Task description
Once you reach the line containing "turquoise shoe [189,427,261,506]" in the data below, restate each line word for word up to and including the one containing "red glasses [546,275,642,343]".

Data extracts
————————

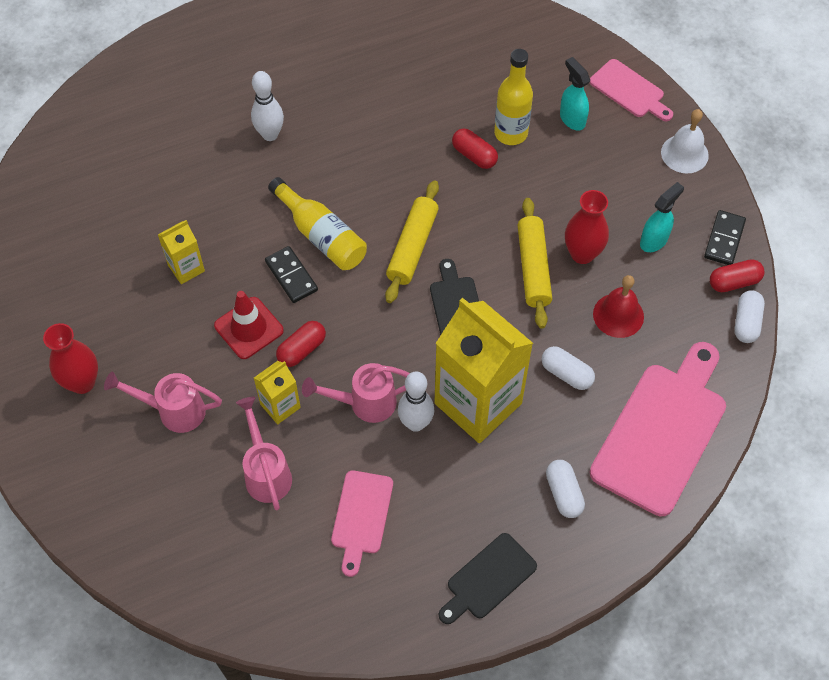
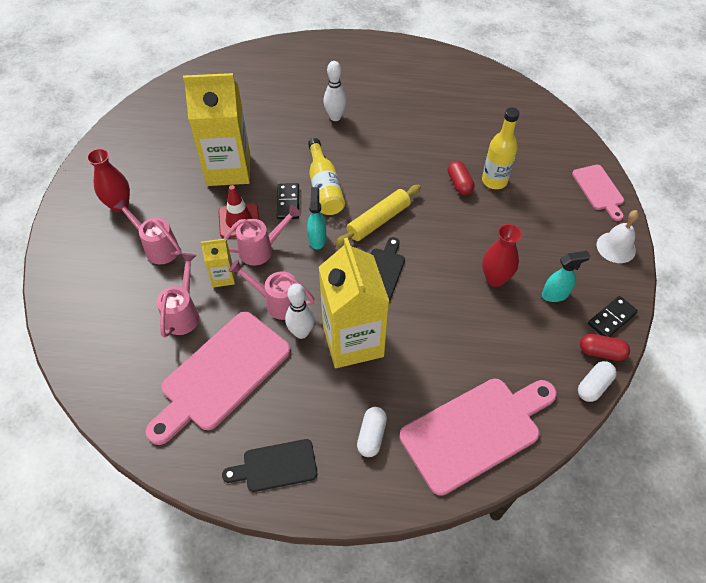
camera: 30 degrees right, 5 degrees down
yellow carton [158,220,205,284] -> yellow carton [183,73,250,186], size x2.16
red capsule [276,321,326,367] -> pink watering can [223,205,301,266]
pink cutting board [331,470,393,577] -> pink cutting board [146,312,291,445], size x1.86
yellow rolling pin [517,198,552,329] -> none
white capsule [541,346,595,390] -> none
turquoise spray bottle [560,57,590,131] -> turquoise spray bottle moved to [307,187,326,249]
red bell [593,275,644,338] -> none

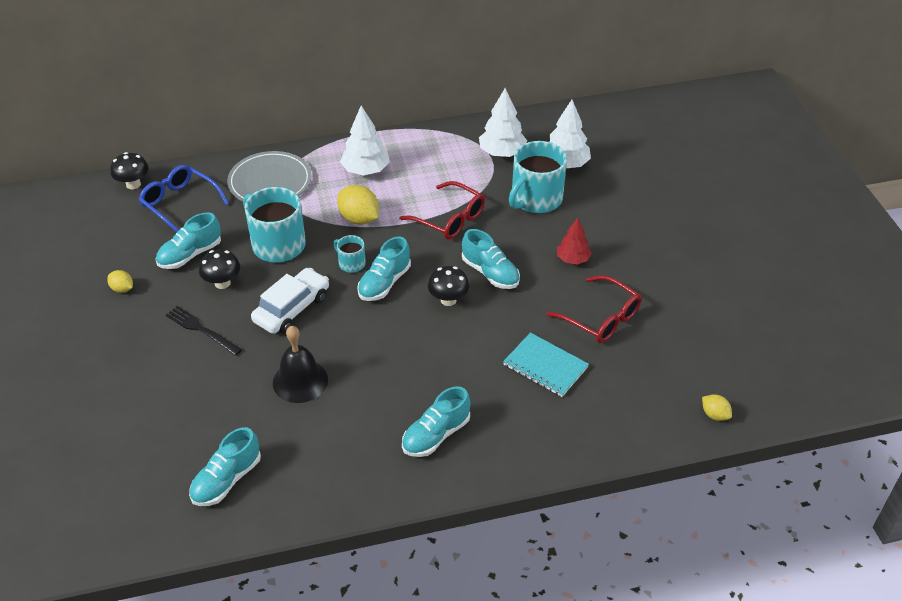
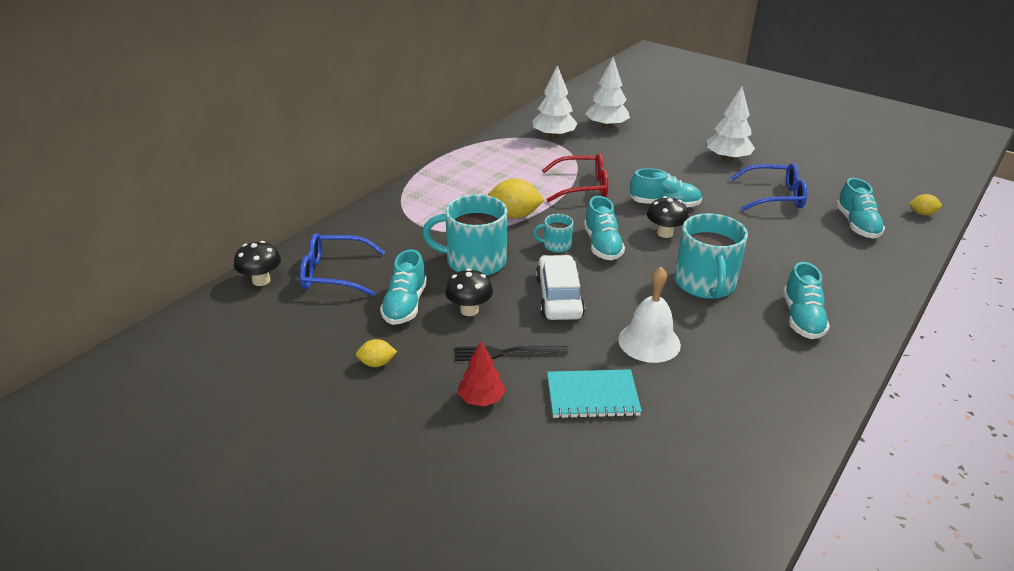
camera: 40 degrees left, 10 degrees down
turquoise shoe [189,427,261,506] -> turquoise shoe moved to [836,178,885,238]
grey plate [227,151,312,201] -> none
black bell [273,326,328,403] -> white bell [618,267,681,363]
white tree [340,106,390,176] -> white tree moved to [707,86,755,161]
turquoise notebook [503,333,589,397] -> turquoise notebook moved to [547,369,642,419]
turquoise mug [509,141,567,213] -> turquoise mug moved to [675,213,748,299]
red glasses [546,275,642,343] -> blue glasses [730,163,807,211]
red tree [557,218,592,265] -> red tree moved to [458,341,506,407]

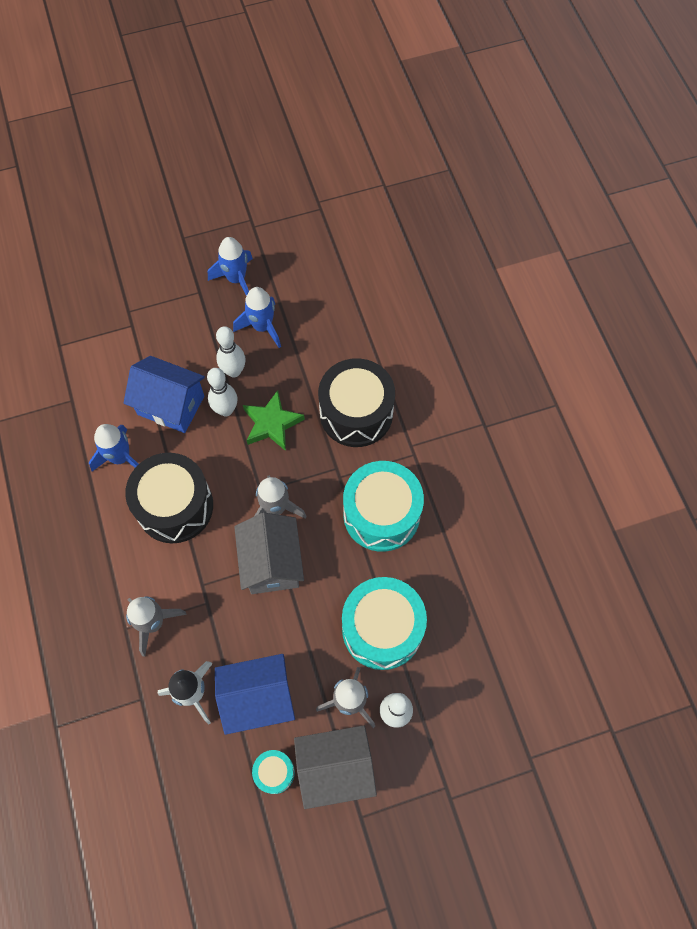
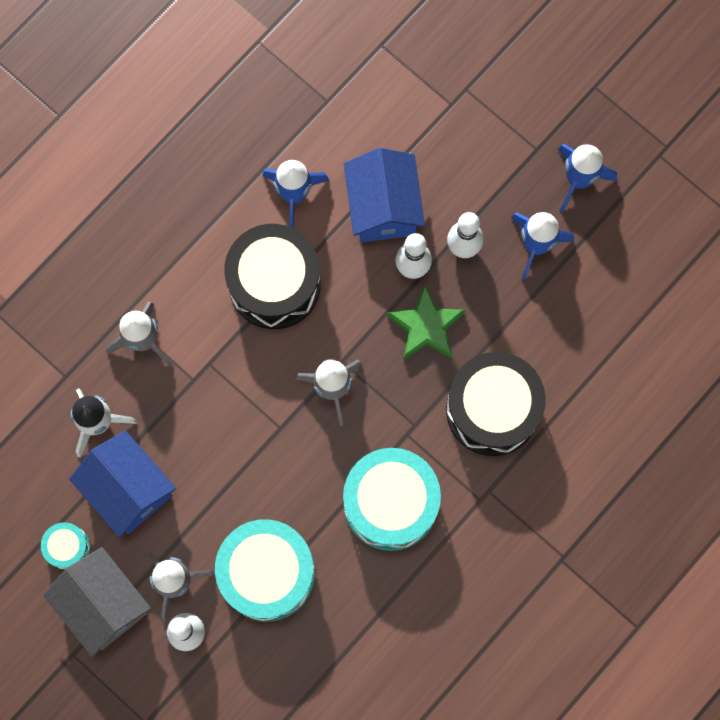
camera: 60 degrees right, 10 degrees up
grey house [234,513,304,594] -> none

————————

Reply to the task
turquoise shoe [189,427,261,506] -> turquoise shoe moved to [836,178,885,238]
grey plate [227,151,312,201] -> none
black bell [273,326,328,403] -> white bell [618,267,681,363]
white tree [340,106,390,176] -> white tree moved to [707,86,755,161]
turquoise notebook [503,333,589,397] -> turquoise notebook moved to [547,369,642,419]
turquoise mug [509,141,567,213] -> turquoise mug moved to [675,213,748,299]
red glasses [546,275,642,343] -> blue glasses [730,163,807,211]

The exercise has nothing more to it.